Your answer is the lines below, exactly, from the one that contains "was: carton (black)" through the one that contains "was: plate (black)", both included.

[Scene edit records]
• • •

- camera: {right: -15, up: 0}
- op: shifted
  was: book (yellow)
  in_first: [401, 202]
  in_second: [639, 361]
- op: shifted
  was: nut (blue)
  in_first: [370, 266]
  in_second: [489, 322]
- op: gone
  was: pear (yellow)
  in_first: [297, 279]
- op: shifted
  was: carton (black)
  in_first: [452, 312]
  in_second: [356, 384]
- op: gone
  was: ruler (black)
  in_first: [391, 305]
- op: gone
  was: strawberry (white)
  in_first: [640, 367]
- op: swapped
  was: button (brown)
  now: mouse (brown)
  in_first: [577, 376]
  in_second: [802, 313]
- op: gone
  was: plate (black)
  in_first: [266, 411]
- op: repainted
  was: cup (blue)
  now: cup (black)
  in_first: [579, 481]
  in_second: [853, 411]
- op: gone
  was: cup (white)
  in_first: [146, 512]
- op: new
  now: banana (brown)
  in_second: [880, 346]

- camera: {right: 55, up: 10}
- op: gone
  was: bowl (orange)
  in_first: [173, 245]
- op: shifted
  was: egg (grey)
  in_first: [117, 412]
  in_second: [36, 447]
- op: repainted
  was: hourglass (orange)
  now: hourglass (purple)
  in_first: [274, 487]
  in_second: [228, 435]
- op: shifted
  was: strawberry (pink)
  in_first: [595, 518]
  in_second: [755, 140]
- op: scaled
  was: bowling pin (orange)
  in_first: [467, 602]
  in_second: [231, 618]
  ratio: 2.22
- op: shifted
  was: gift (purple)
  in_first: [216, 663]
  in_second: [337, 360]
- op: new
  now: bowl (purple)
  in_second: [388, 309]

• • •

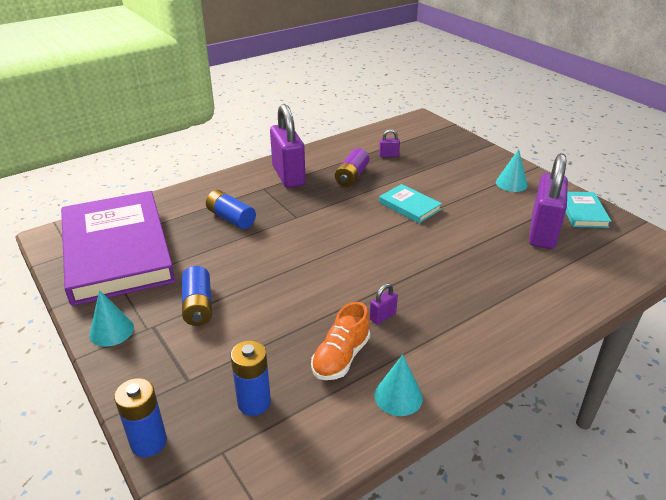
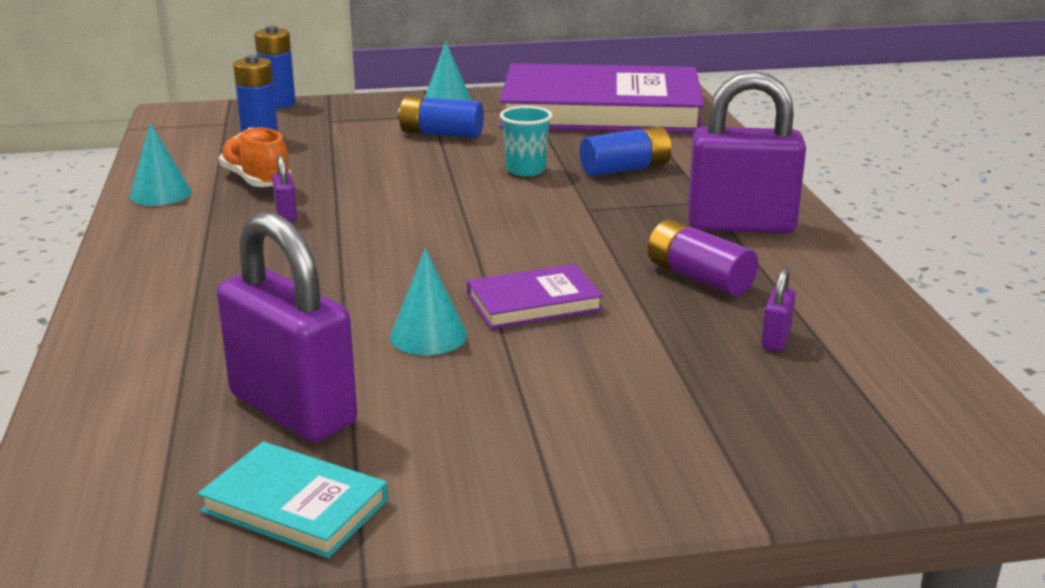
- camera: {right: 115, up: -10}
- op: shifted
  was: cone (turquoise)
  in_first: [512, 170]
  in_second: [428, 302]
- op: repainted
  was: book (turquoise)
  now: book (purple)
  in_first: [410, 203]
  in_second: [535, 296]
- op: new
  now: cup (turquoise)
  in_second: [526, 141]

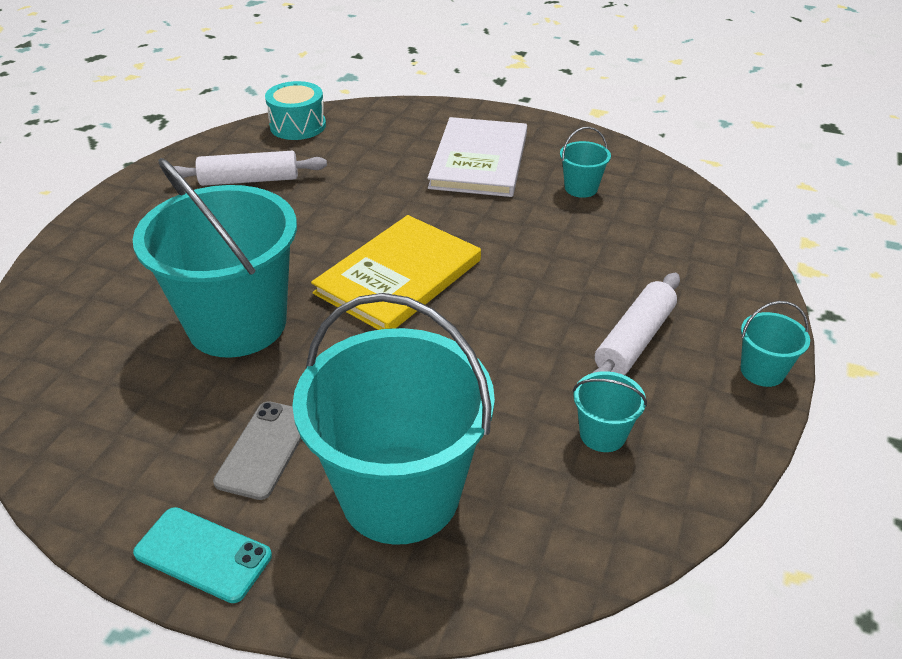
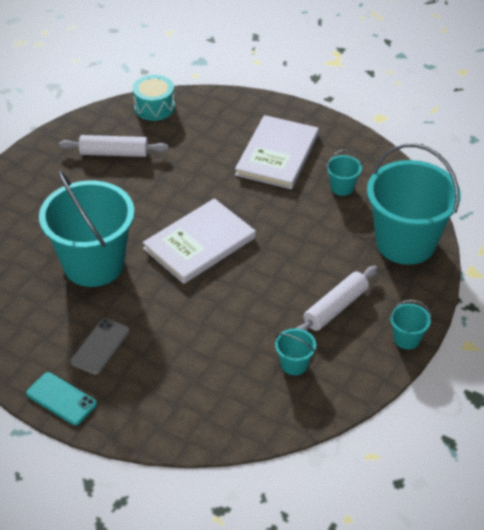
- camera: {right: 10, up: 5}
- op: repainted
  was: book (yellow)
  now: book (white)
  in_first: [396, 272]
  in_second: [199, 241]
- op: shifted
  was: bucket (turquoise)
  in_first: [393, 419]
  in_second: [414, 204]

• • •

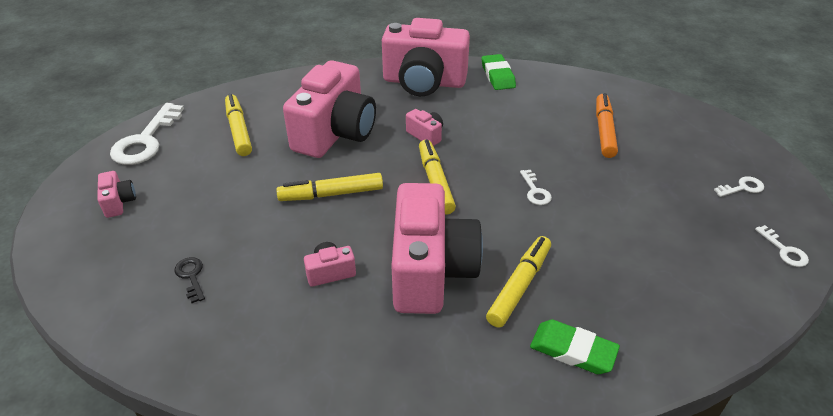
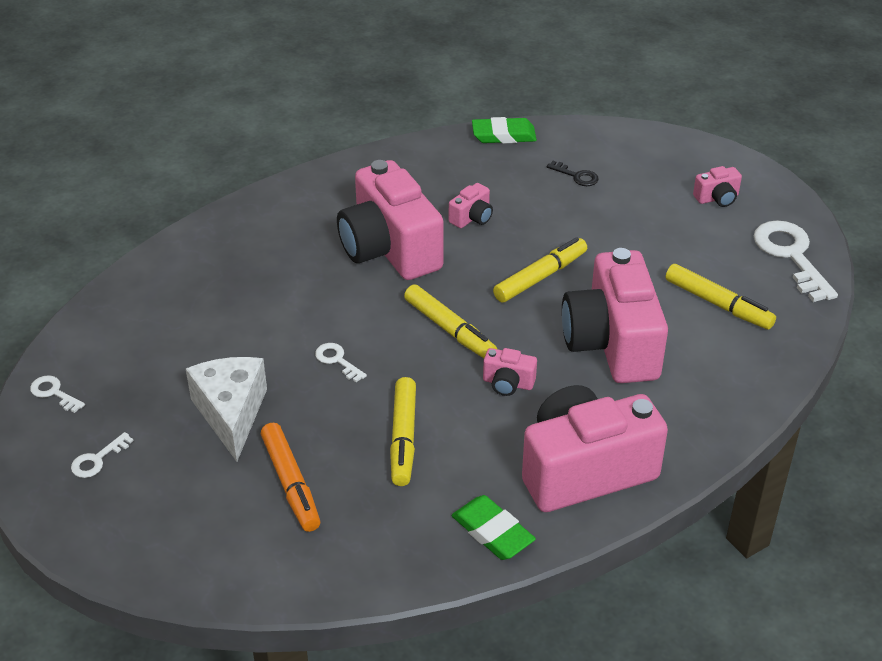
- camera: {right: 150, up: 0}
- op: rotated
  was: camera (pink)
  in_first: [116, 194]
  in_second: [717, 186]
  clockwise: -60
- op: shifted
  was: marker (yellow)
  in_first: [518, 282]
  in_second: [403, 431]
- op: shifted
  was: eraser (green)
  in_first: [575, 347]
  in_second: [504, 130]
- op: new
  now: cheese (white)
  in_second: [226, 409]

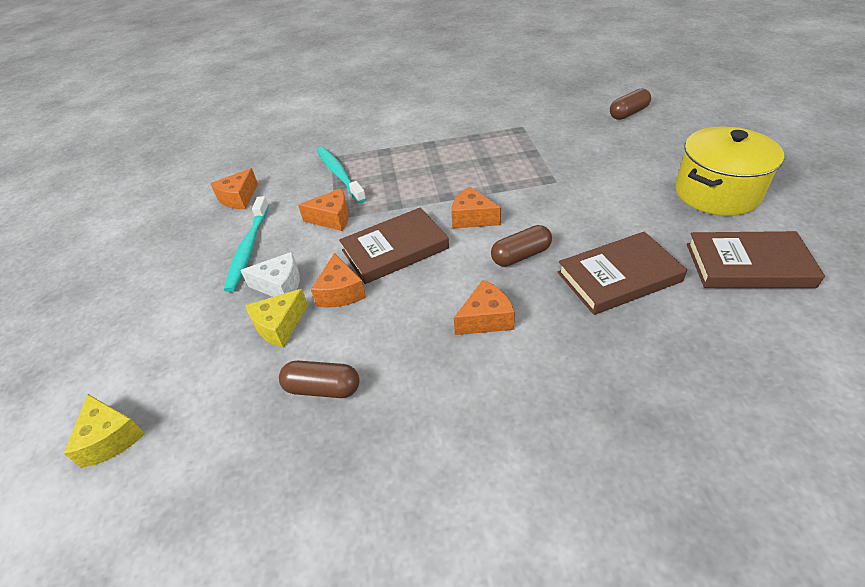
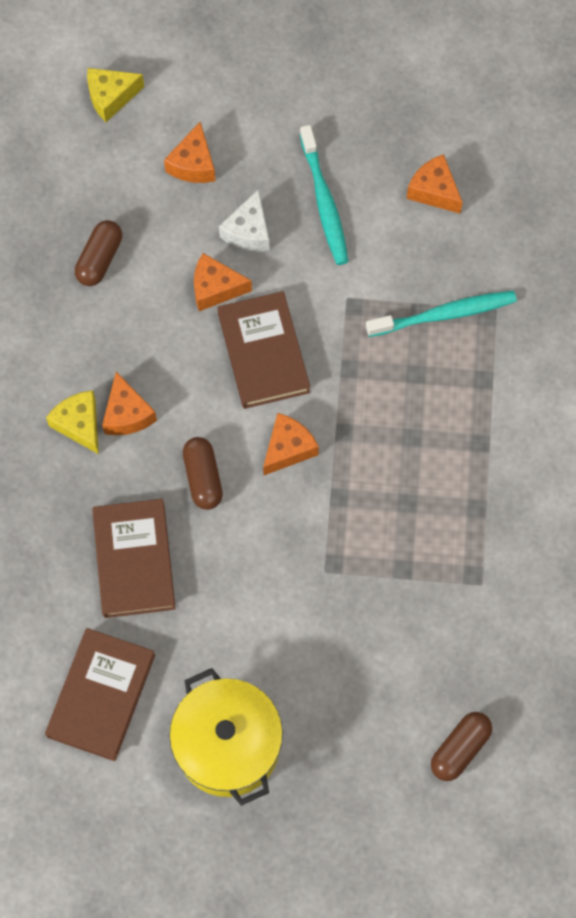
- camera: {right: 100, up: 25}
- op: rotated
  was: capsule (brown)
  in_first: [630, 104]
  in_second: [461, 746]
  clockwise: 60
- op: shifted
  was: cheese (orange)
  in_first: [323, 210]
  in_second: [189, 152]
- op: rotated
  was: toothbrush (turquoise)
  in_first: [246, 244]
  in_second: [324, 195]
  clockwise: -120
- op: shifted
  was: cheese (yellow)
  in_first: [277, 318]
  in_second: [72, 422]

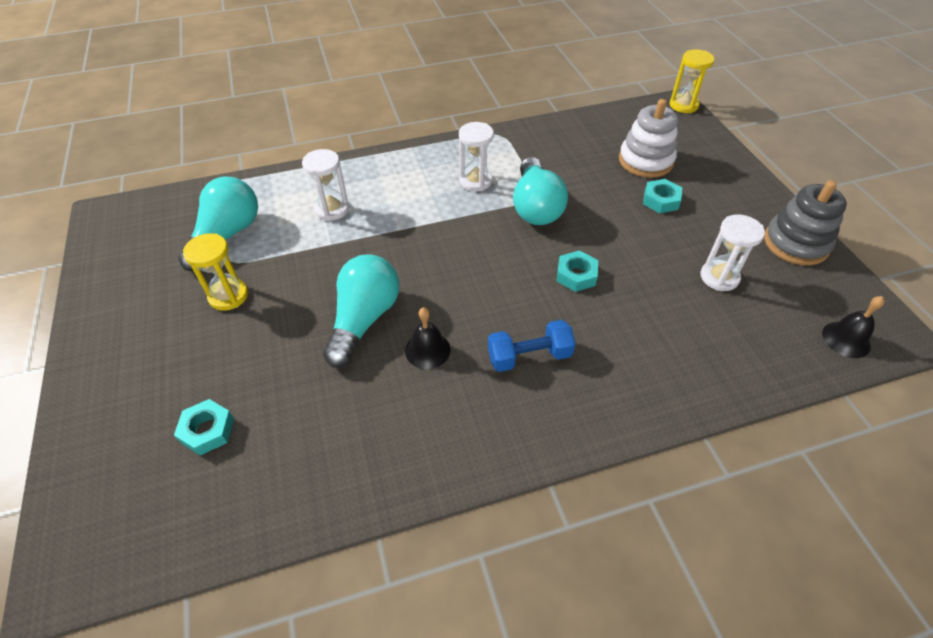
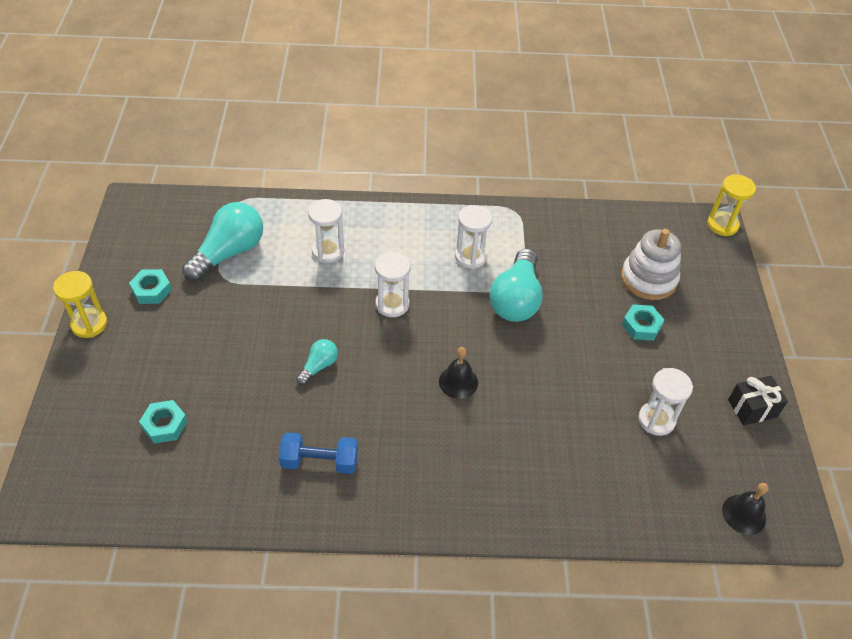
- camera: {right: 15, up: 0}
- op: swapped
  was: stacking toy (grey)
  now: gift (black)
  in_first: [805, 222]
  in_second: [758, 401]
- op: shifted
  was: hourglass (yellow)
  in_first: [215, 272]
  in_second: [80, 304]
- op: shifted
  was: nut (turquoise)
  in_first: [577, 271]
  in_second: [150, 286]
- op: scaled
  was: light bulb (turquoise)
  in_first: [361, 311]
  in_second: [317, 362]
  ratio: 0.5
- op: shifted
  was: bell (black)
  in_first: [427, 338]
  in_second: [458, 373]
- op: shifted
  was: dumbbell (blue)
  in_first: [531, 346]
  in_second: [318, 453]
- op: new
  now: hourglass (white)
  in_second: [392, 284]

• • •

→ **THE ANSWER**:
  was: carton (black)
  in_first: [452, 312]
  in_second: [356, 384]
- op: gone
  was: ruler (black)
  in_first: [391, 305]
- op: gone
  was: strawberry (white)
  in_first: [640, 367]
- op: swapped
  was: button (brown)
  now: mouse (brown)
  in_first: [577, 376]
  in_second: [802, 313]
- op: gone
  was: plate (black)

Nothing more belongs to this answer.